Prompt. From the data below, set down exactly the lines between the one holding "green gift: 2 -> 1" and the one holding "green phone: 5 -> 3", inclusive, and no others.
*** Opening of Data extract ***
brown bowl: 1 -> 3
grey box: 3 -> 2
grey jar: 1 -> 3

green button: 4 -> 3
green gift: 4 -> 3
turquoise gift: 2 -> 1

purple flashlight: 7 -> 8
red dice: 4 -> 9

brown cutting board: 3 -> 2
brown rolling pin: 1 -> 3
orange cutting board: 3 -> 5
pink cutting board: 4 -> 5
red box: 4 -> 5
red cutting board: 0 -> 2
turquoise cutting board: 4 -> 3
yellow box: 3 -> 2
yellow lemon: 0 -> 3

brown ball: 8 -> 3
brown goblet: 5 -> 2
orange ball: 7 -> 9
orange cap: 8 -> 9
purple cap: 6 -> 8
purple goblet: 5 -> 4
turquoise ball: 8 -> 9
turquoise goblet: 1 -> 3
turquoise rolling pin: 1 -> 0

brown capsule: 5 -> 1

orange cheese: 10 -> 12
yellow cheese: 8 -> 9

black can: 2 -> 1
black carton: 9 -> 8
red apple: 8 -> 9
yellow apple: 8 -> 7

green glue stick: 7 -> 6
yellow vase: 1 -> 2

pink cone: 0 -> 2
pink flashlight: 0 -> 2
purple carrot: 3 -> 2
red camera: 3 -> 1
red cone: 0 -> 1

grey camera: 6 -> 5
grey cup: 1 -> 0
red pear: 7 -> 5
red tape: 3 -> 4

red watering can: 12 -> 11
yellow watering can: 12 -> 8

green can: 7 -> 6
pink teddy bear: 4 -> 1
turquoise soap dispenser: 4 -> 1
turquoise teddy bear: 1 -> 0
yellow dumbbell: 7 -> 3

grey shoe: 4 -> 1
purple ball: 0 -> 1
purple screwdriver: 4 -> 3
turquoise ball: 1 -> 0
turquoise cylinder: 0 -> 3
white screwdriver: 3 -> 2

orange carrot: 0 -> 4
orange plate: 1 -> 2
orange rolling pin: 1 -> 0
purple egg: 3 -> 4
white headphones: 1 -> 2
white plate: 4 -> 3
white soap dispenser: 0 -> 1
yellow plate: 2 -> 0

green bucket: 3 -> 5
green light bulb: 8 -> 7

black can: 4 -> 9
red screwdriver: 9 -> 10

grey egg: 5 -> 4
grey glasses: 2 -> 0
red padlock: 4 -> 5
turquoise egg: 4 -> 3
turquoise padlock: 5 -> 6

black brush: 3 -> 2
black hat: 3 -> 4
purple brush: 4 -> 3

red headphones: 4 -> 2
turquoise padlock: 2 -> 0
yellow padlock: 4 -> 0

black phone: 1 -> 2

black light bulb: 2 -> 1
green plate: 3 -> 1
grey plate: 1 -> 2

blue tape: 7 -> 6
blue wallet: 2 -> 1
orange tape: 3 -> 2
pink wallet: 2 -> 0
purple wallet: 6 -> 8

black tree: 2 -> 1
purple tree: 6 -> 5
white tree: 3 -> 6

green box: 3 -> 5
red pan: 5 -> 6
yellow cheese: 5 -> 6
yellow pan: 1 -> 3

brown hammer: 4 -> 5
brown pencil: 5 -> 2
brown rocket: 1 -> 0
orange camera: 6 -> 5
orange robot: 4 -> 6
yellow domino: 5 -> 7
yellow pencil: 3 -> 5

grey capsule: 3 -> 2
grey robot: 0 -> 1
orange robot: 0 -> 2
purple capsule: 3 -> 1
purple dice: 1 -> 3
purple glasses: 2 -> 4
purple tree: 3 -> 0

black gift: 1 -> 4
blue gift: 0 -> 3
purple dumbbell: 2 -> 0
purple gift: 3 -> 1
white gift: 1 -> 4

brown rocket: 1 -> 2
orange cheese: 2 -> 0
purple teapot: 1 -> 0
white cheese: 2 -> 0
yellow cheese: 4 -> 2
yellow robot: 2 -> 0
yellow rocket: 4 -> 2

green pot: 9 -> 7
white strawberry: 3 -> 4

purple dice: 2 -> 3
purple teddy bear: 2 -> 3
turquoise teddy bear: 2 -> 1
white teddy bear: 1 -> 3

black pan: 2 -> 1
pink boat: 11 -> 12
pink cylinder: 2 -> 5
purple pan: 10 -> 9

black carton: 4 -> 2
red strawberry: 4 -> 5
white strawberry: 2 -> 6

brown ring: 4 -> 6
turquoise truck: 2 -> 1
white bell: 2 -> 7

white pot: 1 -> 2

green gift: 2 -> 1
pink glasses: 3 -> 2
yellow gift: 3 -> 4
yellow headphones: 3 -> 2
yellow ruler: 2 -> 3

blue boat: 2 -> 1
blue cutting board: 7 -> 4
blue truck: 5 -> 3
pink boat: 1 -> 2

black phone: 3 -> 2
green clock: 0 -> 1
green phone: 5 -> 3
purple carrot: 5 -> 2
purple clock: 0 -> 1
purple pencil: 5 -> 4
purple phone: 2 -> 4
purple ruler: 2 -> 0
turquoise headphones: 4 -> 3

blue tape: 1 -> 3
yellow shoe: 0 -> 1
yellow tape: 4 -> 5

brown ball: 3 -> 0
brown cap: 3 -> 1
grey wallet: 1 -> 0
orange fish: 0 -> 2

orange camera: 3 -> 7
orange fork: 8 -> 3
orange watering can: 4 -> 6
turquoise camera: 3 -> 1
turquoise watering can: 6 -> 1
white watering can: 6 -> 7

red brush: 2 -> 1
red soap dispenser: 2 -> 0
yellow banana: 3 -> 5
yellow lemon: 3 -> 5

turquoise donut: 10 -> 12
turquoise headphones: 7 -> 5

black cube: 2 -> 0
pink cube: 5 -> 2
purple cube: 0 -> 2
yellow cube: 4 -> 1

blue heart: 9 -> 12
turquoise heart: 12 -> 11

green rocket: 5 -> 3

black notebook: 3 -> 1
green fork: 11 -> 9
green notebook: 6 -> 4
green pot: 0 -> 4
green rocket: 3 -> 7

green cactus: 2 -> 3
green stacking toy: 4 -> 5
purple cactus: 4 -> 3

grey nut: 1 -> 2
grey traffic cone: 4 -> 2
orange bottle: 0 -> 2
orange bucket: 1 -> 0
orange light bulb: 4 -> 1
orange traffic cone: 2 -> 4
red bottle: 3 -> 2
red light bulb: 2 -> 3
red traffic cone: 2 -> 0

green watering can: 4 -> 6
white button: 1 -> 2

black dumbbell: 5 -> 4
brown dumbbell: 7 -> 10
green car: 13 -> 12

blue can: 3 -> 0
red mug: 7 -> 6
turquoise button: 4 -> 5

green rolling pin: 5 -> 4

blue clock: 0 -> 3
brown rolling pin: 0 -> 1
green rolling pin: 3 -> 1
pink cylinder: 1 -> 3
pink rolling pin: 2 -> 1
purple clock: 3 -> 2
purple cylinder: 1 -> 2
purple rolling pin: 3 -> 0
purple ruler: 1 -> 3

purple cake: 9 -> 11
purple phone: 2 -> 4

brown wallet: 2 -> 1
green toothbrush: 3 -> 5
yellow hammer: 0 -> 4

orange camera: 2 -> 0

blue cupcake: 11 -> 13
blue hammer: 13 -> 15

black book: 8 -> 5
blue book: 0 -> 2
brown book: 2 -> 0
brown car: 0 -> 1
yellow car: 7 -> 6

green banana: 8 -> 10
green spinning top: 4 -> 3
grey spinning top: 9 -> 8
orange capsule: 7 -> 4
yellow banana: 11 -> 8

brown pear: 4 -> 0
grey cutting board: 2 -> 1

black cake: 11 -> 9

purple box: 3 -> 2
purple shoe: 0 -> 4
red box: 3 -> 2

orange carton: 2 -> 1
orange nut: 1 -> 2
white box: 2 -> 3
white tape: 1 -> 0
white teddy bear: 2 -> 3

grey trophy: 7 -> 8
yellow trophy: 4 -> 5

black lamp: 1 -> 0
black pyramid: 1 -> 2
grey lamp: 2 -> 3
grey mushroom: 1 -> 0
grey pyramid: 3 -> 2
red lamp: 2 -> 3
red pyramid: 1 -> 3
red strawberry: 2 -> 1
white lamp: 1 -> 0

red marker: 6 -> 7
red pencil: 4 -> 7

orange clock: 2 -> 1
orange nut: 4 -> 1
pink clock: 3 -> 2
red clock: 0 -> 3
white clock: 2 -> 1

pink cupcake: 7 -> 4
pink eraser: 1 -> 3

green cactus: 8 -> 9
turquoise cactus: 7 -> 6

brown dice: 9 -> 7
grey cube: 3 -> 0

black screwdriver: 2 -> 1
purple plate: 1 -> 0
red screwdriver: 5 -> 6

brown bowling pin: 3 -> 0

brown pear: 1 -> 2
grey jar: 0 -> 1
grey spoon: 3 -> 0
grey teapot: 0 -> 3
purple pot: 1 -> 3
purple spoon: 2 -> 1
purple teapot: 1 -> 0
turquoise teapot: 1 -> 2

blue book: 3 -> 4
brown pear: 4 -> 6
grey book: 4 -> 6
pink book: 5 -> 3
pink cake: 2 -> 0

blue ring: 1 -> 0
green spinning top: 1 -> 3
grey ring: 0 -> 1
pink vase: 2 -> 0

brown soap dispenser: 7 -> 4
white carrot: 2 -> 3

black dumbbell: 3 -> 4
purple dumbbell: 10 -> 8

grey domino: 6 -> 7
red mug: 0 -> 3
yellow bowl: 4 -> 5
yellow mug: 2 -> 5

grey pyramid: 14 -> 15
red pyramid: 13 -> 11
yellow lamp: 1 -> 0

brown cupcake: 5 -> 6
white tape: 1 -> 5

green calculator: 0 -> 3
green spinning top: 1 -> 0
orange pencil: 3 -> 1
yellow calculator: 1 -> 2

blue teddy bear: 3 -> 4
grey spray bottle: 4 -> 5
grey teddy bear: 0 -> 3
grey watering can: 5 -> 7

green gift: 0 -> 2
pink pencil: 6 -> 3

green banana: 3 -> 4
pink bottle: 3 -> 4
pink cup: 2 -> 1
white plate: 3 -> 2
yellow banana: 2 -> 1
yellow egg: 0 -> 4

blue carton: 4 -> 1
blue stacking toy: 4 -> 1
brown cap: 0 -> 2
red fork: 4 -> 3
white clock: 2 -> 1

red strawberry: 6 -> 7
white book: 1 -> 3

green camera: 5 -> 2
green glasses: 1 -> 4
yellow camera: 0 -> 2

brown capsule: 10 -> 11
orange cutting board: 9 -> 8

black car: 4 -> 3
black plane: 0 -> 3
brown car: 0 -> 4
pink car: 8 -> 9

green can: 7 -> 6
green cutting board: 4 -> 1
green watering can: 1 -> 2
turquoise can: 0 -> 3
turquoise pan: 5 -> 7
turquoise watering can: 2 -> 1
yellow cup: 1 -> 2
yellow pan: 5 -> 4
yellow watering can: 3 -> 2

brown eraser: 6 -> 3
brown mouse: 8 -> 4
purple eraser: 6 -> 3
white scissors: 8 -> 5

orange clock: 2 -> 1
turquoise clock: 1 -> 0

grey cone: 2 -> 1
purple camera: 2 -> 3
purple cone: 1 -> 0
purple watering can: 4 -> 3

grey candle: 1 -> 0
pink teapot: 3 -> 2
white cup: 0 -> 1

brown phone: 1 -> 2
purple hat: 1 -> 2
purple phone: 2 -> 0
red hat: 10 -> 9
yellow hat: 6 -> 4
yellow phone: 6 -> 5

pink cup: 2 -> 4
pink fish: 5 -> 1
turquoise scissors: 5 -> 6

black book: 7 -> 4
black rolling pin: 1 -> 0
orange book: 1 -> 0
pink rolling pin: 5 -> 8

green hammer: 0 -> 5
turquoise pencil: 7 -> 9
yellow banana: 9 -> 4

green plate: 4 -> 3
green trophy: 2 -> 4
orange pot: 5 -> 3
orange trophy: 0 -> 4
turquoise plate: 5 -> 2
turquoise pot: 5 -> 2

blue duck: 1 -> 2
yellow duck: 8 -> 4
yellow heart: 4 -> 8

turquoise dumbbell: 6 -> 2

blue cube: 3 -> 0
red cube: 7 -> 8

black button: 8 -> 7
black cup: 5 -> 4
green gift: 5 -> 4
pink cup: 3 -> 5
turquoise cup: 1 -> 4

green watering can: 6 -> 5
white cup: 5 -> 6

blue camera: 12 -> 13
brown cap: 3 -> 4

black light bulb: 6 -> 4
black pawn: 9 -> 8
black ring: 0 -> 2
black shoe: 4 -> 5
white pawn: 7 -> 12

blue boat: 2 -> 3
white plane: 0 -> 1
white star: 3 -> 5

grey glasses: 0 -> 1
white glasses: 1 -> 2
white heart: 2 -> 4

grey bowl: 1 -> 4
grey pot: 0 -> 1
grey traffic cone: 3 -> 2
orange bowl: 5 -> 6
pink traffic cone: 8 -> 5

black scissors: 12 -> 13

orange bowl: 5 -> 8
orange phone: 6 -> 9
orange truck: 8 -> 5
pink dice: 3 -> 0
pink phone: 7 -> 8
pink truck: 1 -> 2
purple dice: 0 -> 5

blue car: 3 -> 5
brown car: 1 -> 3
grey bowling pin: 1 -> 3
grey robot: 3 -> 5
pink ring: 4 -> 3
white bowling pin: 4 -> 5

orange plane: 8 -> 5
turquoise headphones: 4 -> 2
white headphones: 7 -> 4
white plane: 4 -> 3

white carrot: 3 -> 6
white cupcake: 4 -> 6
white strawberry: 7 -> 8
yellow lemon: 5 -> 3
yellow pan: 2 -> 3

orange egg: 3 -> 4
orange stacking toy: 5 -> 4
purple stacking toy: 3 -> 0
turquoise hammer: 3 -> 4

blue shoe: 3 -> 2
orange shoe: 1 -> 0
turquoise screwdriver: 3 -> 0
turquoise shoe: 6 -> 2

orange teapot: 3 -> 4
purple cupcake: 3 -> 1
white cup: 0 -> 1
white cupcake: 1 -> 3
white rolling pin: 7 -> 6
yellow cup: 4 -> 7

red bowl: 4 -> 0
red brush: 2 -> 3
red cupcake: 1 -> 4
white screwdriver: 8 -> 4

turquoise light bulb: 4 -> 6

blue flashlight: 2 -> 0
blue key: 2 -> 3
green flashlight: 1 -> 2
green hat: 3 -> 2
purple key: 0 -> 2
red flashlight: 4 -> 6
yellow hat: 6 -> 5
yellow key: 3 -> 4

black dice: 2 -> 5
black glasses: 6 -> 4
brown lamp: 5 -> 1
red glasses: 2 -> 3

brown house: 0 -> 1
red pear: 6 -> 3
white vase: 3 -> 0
*** Close of Data extract ***
Exercise solution.
green gift: 2 -> 1
pink glasses: 3 -> 2
yellow gift: 3 -> 4
yellow headphones: 3 -> 2
yellow ruler: 2 -> 3

blue boat: 2 -> 1
blue cutting board: 7 -> 4
blue truck: 5 -> 3
pink boat: 1 -> 2

black phone: 3 -> 2
green clock: 0 -> 1
green phone: 5 -> 3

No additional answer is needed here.